:: TASK TO COMPLETE ::
Repeat only the stretch of lines below that runs from the line with "removed: china teapot (red) 169 314 258 433" through the line with "turned: china teapot", unaltered.

:: MATERIAL PROVIDED ::
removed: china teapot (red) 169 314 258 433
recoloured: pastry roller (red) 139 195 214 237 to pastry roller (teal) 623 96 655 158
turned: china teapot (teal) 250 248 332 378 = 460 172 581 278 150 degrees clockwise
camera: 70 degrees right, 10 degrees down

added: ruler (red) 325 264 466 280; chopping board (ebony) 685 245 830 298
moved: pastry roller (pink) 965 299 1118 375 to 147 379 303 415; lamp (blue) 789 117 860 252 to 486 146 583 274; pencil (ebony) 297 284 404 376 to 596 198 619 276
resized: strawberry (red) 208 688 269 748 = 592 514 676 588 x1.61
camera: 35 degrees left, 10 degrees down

==

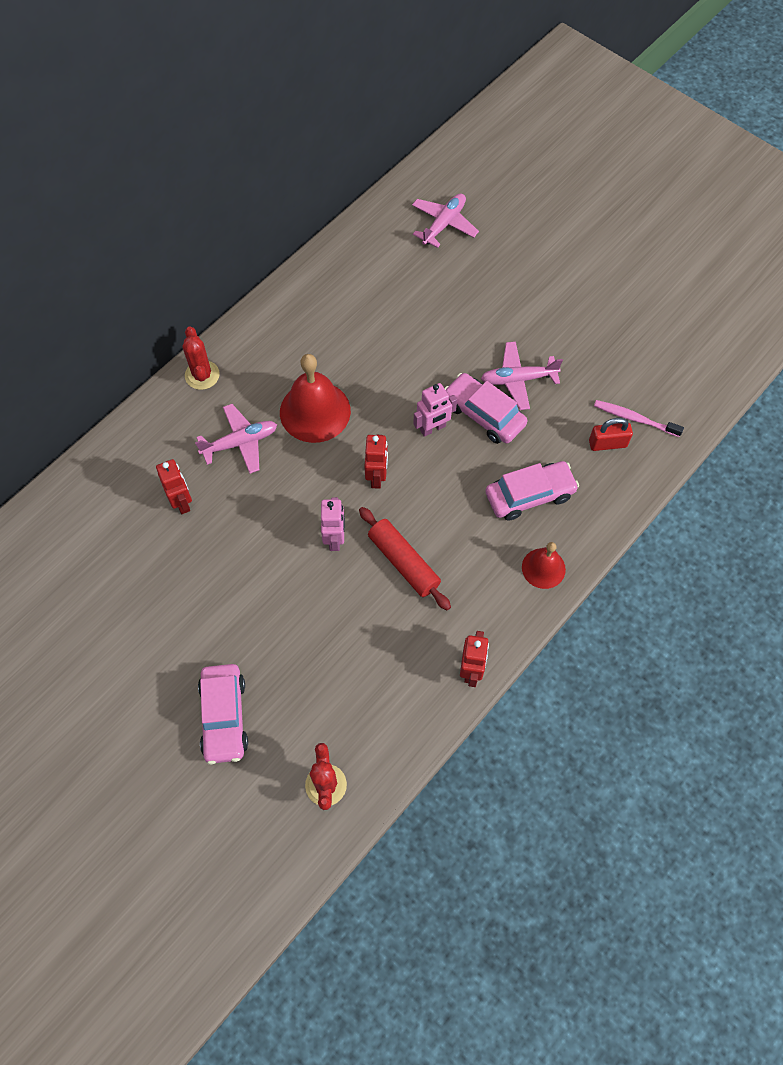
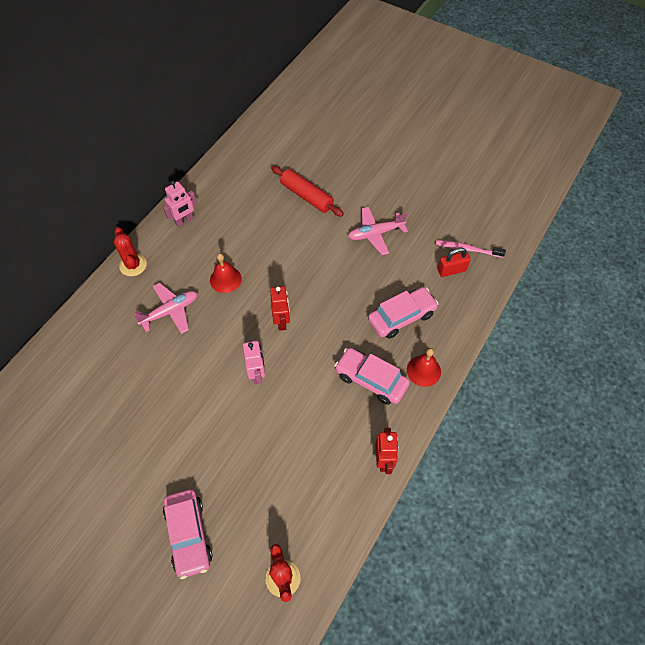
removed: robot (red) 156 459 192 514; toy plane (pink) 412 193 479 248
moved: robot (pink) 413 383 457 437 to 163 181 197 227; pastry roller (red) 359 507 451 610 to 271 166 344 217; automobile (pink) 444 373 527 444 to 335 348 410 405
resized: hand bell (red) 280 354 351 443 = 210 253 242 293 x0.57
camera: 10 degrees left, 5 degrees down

...

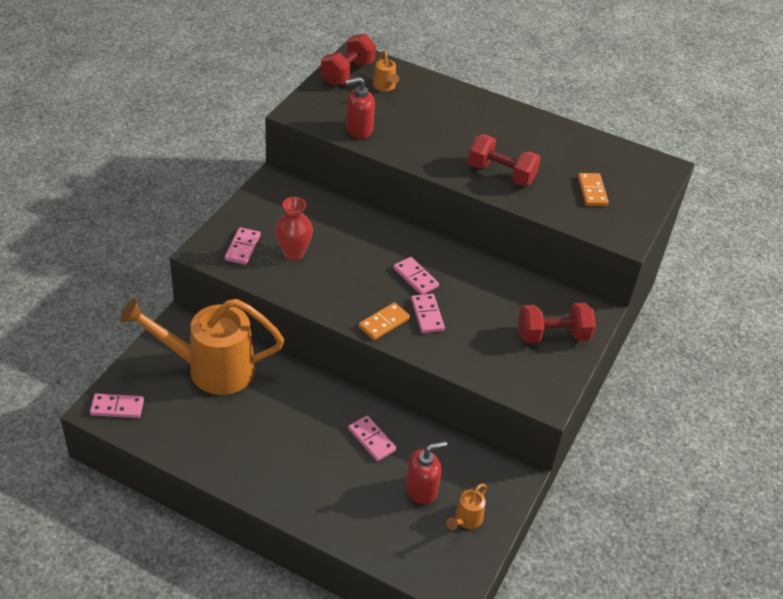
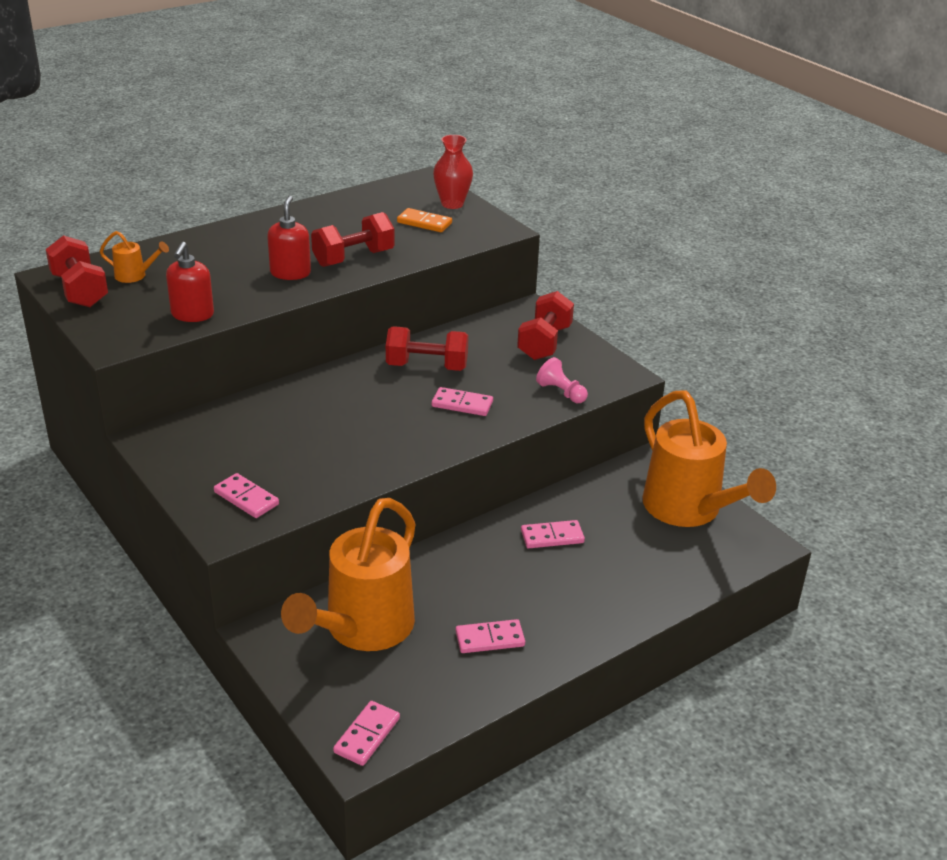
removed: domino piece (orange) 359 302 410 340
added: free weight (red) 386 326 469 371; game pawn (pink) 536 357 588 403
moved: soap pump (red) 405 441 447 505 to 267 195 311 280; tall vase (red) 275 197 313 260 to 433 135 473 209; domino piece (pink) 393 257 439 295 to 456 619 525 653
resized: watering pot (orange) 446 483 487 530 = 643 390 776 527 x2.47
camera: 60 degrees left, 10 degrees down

:: SOLVED PROBLEM ::
removed: china teapot (red) 169 314 258 433
recoloured: pastry roller (red) 139 195 214 237 to pastry roller (teal) 623 96 655 158
turned: china teapot (teal) 250 248 332 378 = 460 172 581 278 150 degrees clockwise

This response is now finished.